:: Supplied records ::
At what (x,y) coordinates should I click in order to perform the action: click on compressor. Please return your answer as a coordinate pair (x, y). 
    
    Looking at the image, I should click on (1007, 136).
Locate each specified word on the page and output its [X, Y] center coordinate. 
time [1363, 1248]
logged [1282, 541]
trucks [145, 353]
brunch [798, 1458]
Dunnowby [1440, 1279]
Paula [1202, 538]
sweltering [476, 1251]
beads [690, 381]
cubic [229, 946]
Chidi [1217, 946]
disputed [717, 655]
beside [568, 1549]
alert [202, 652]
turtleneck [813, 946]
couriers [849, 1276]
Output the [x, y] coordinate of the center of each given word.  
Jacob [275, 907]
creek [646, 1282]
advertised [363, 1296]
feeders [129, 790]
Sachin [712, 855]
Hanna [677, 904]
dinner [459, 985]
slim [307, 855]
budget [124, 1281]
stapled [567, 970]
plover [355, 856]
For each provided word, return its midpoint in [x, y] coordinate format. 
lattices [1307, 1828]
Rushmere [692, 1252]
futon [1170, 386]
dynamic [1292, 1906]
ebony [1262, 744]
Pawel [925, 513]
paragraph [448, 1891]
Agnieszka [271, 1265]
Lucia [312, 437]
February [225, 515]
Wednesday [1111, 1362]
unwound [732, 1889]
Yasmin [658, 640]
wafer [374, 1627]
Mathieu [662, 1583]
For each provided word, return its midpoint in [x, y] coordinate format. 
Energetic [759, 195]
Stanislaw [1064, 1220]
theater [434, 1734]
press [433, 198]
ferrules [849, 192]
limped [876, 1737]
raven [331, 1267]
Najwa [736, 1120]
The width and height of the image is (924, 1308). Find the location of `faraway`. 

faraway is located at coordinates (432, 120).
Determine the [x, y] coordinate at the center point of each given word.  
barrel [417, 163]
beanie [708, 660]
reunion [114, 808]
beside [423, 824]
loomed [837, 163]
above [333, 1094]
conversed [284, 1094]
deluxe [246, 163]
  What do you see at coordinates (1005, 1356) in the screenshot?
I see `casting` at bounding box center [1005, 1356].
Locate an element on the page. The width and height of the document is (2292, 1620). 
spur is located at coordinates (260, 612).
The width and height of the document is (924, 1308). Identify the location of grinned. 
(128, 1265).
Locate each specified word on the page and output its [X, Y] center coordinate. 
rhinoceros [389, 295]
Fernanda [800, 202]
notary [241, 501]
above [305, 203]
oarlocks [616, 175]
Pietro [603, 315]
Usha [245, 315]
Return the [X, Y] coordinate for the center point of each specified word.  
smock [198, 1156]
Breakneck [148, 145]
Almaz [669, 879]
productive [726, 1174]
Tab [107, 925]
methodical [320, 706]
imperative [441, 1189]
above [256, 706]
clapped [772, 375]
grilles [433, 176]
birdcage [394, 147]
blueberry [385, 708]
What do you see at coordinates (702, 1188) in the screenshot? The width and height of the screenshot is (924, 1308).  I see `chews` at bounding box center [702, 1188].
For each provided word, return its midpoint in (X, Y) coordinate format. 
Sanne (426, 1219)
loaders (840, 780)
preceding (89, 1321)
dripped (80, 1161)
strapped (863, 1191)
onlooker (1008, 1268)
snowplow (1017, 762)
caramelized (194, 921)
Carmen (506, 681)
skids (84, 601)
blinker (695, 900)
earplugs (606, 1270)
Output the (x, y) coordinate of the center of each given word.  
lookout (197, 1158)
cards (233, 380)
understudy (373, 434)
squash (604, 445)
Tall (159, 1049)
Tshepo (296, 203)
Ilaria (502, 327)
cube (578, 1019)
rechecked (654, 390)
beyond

:: What you need to do ::
Copy every item above word for word, without changing any of its lines.

:: Answer to the problem ::
At what (x,y) coordinates should I click in order to perform the action: click on compressor. Please return your answer as a coordinate pair (x, y). 
    
    Looking at the image, I should click on (1007, 136).
Locate each specified word on the page and output its [X, Y] center coordinate. 
time [1363, 1248]
logged [1282, 541]
trucks [145, 353]
brunch [798, 1458]
Dunnowby [1440, 1279]
Paula [1202, 538]
sweltering [476, 1251]
beads [690, 381]
cubic [229, 946]
Chidi [1217, 946]
disputed [717, 655]
beside [568, 1549]
alert [202, 652]
turtleneck [813, 946]
couriers [849, 1276]
Output the [x, y] coordinate of the center of each given word.  
Jacob [275, 907]
creek [646, 1282]
advertised [363, 1296]
feeders [129, 790]
Sachin [712, 855]
Hanna [677, 904]
dinner [459, 985]
slim [307, 855]
budget [124, 1281]
stapled [567, 970]
plover [355, 856]
For each provided word, return its midpoint in [x, y] coordinate format. 
lattices [1307, 1828]
Rushmere [692, 1252]
futon [1170, 386]
dynamic [1292, 1906]
ebony [1262, 744]
Pawel [925, 513]
paragraph [448, 1891]
Agnieszka [271, 1265]
Lucia [312, 437]
February [225, 515]
Wednesday [1111, 1362]
unwound [732, 1889]
Yasmin [658, 640]
wafer [374, 1627]
Mathieu [662, 1583]
For each provided word, return its midpoint in [x, y] coordinate format. 
Energetic [759, 195]
Stanislaw [1064, 1220]
theater [434, 1734]
press [433, 198]
ferrules [849, 192]
limped [876, 1737]
raven [331, 1267]
Najwa [736, 1120]
The width and height of the image is (924, 1308). Find the location of `faraway`. 

faraway is located at coordinates (432, 120).
Determine the [x, y] coordinate at the center point of each given word.  
barrel [417, 163]
beanie [708, 660]
reunion [114, 808]
beside [423, 824]
loomed [837, 163]
above [333, 1094]
conversed [284, 1094]
deluxe [246, 163]
  What do you see at coordinates (1005, 1356) in the screenshot?
I see `casting` at bounding box center [1005, 1356].
Locate an element on the page. The width and height of the document is (2292, 1620). 
spur is located at coordinates (260, 612).
The width and height of the document is (924, 1308). Identify the location of grinned. 
(128, 1265).
Locate each specified word on the page and output its [X, Y] center coordinate. 
rhinoceros [389, 295]
Fernanda [800, 202]
notary [241, 501]
above [305, 203]
oarlocks [616, 175]
Pietro [603, 315]
Usha [245, 315]
Return the [X, Y] coordinate for the center point of each specified word.  
smock [198, 1156]
Breakneck [148, 145]
Almaz [669, 879]
productive [726, 1174]
Tab [107, 925]
methodical [320, 706]
imperative [441, 1189]
above [256, 706]
clapped [772, 375]
grilles [433, 176]
birdcage [394, 147]
blueberry [385, 708]
What do you see at coordinates (702, 1188) in the screenshot? The width and height of the screenshot is (924, 1308).  I see `chews` at bounding box center [702, 1188].
For each provided word, return its midpoint in (X, Y) coordinate format. 
Sanne (426, 1219)
loaders (840, 780)
preceding (89, 1321)
dripped (80, 1161)
strapped (863, 1191)
onlooker (1008, 1268)
snowplow (1017, 762)
caramelized (194, 921)
Carmen (506, 681)
skids (84, 601)
blinker (695, 900)
earplugs (606, 1270)
Output the (x, y) coordinate of the center of each given word.  
lookout (197, 1158)
cards (233, 380)
understudy (373, 434)
squash (604, 445)
Tall (159, 1049)
Tshepo (296, 203)
Ilaria (502, 327)
cube (578, 1019)
rechecked (654, 390)
beyond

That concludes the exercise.